▶ _Work item_
Look through the material below and report every line that includes "nomibol".

▶ _Given information_
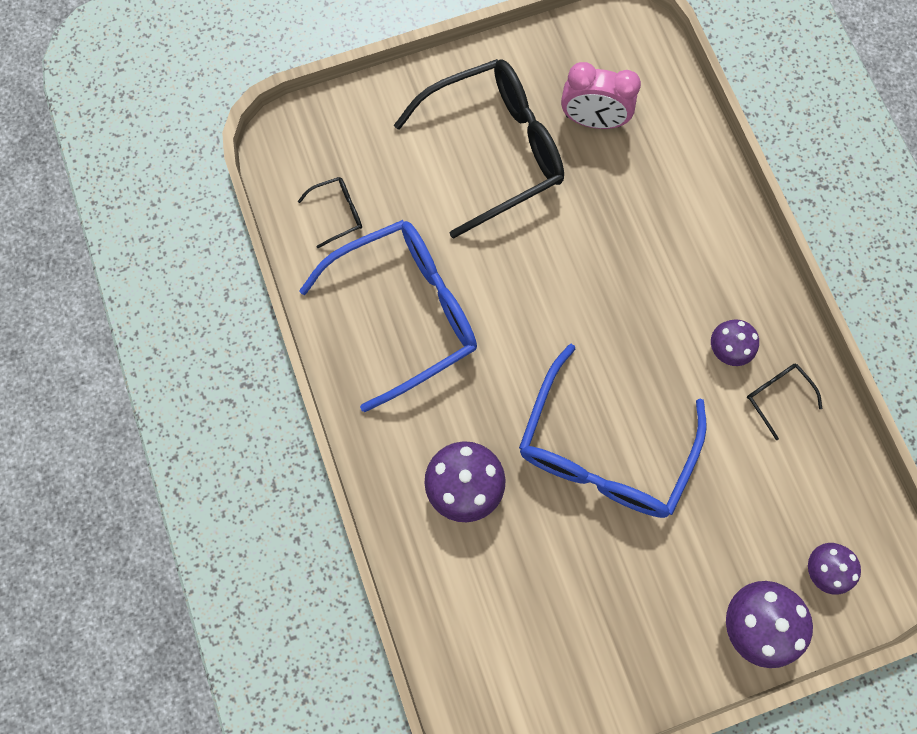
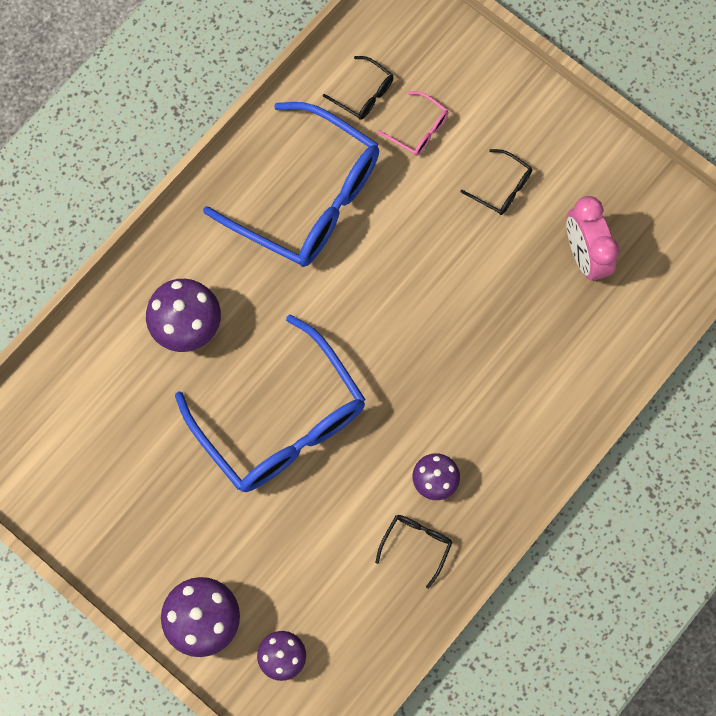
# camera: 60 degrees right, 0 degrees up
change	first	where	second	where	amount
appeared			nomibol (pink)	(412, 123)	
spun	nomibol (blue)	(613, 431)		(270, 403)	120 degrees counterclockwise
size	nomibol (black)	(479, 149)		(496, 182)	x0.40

▶ _Your solution_
appeared			nomibol (pink)	(412, 123)	
spun	nomibol (blue)	(613, 431)		(270, 403)	120 degrees counterclockwise
size	nomibol (black)	(479, 149)		(496, 182)	x0.40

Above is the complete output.